**Given data:**
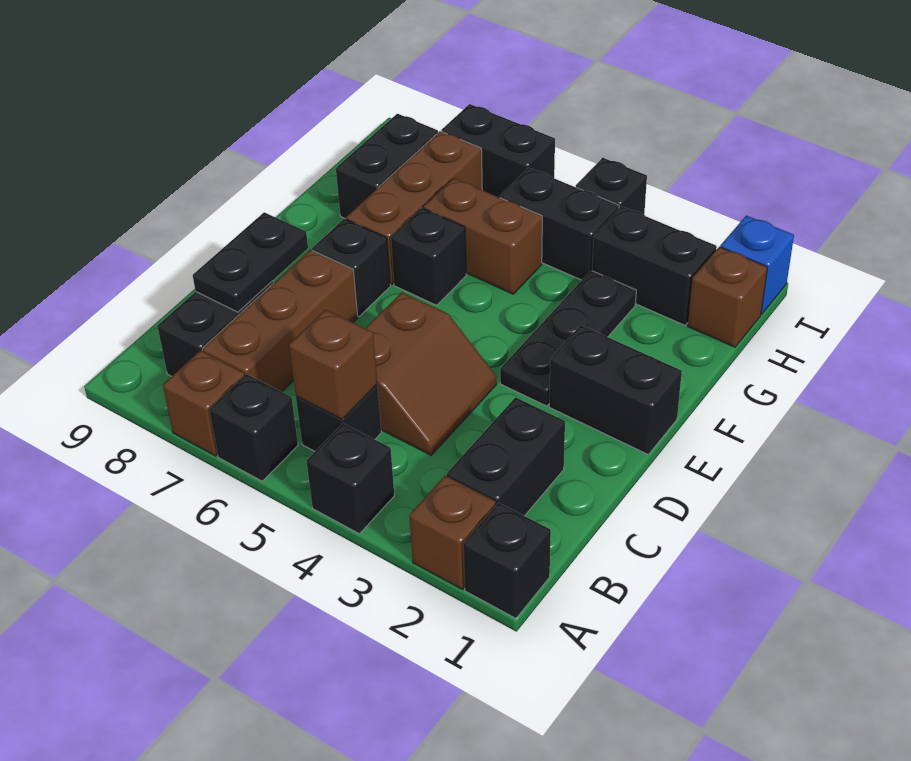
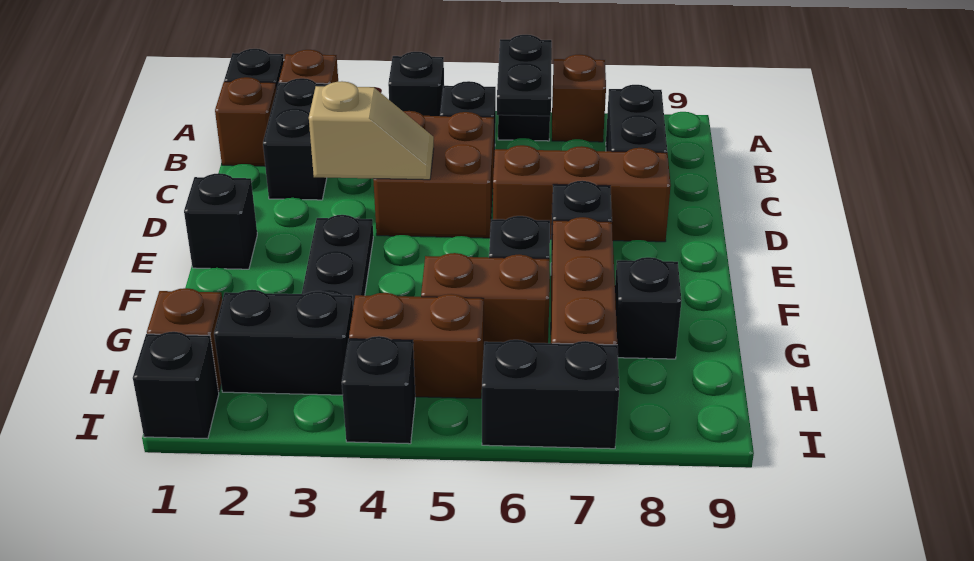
brown brick B5 level 2 -> brown brick B1 level 1
brown brick B7:D7 level 1 -> brown brick D6:D8 level 1
brown slope C4:D5 level 1 top 5 -> brown brick C4:D5 level 1
black plate C8:D8 level 2 -> black plate A6:B6 level 2
none -> tan slope D3:D4 level 2 top 3
black brick E1:E2 level 1 -> black brick E1 level 1
black brick G8:H8 level 1 -> black brick G8 level 1
black brick H4:H5 level 1 -> brown brick H4:H5 level 1
blue brick I1 level 1 -> black brick I1 level 1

**Task statement:**
Your response should reproduce the entire listing verbatim, minus the pictures.

**Task result:**
brown brick B5 level 2 -> brown brick B1 level 1
brown brick B7:D7 level 1 -> brown brick D6:D8 level 1
brown slope C4:D5 level 1 top 5 -> brown brick C4:D5 level 1
black plate C8:D8 level 2 -> black plate A6:B6 level 2
none -> tan slope D3:D4 level 2 top 3
black brick E1:E2 level 1 -> black brick E1 level 1
black brick G8:H8 level 1 -> black brick G8 level 1
black brick H4:H5 level 1 -> brown brick H4:H5 level 1
blue brick I1 level 1 -> black brick I1 level 1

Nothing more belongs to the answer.